(Before-and-after object lists)

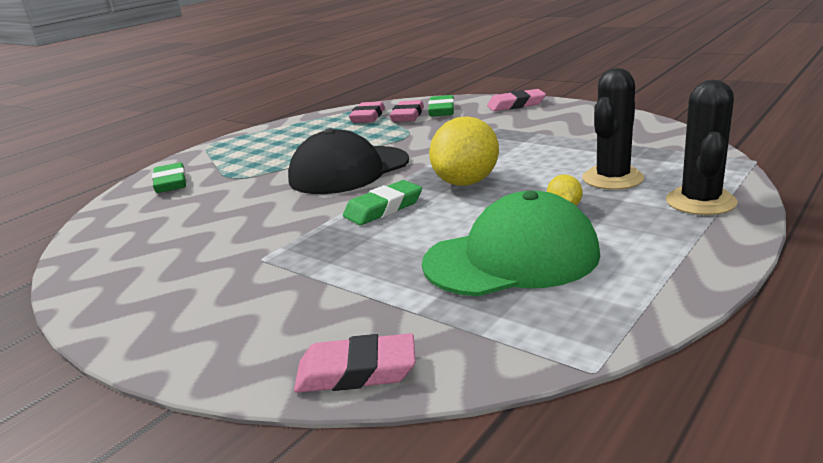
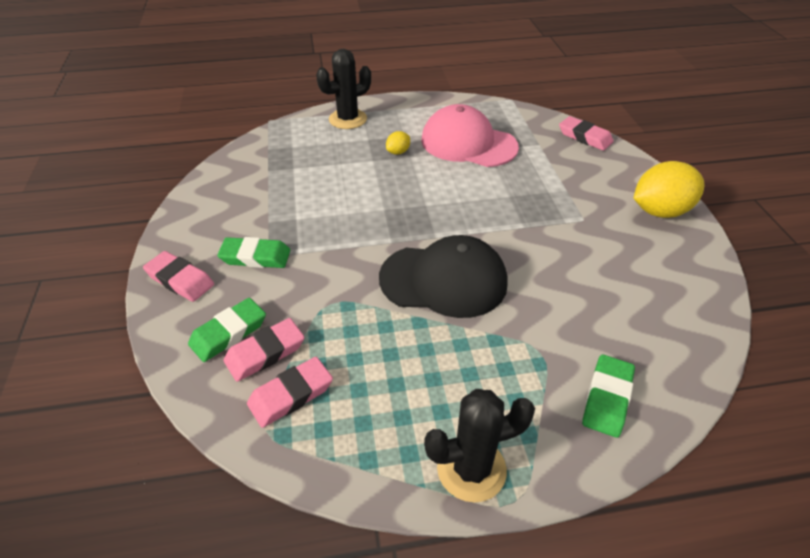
camera: 140 degrees left, 20 degrees up
(383, 208) = (476, 215): green eraser -> green eraser (255, 257)
(466, 182) = (401, 204): yellow lemon -> yellow lemon (660, 211)
(511, 258) = (468, 143): green cap -> pink cap
(612, 178) = (340, 153): black cactus -> black cactus (471, 469)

WHAT THE EXERCISE ASKS >> Each line from the one holding "(383, 208) = (476, 215): green" to the end of the data above goes into the answer exactly as written, and no other line does.

RESULT >>
(383, 208) = (476, 215): green eraser -> green eraser (255, 257)
(466, 182) = (401, 204): yellow lemon -> yellow lemon (660, 211)
(511, 258) = (468, 143): green cap -> pink cap
(612, 178) = (340, 153): black cactus -> black cactus (471, 469)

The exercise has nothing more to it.